TRY IT — Whenever a line in the material below contains "plane", copy that line.

DATA EXCERPT —
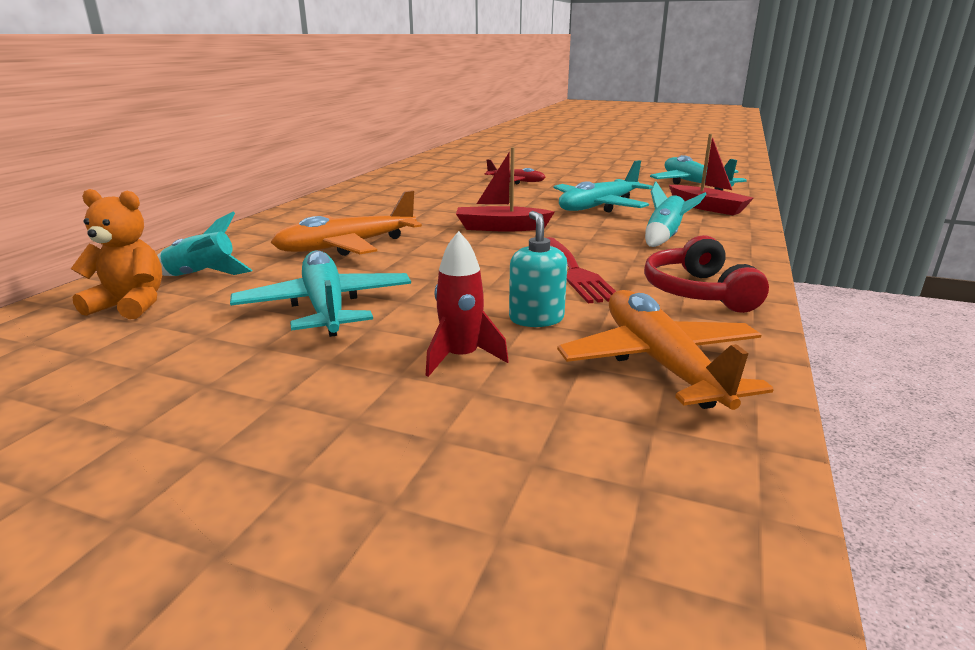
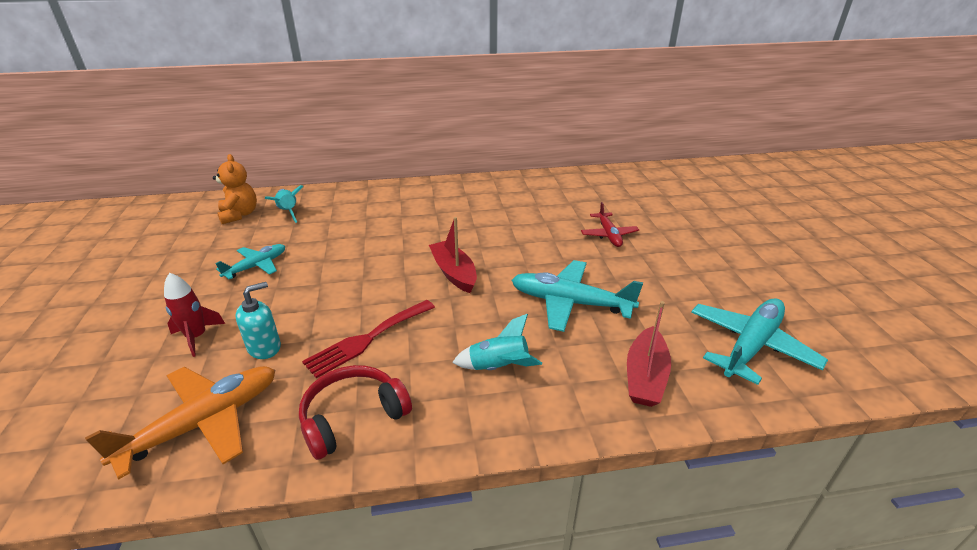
camera: 60 degrees right, 10 degrees up
(325, 307) = (256, 266): turquoise plane -> turquoise plane, size x0.60
(347, 246) = (364, 231): orange plane -> none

EXERCISE RESULT —
(325, 307) = (256, 266): turquoise plane -> turquoise plane, size x0.60
(347, 246) = (364, 231): orange plane -> none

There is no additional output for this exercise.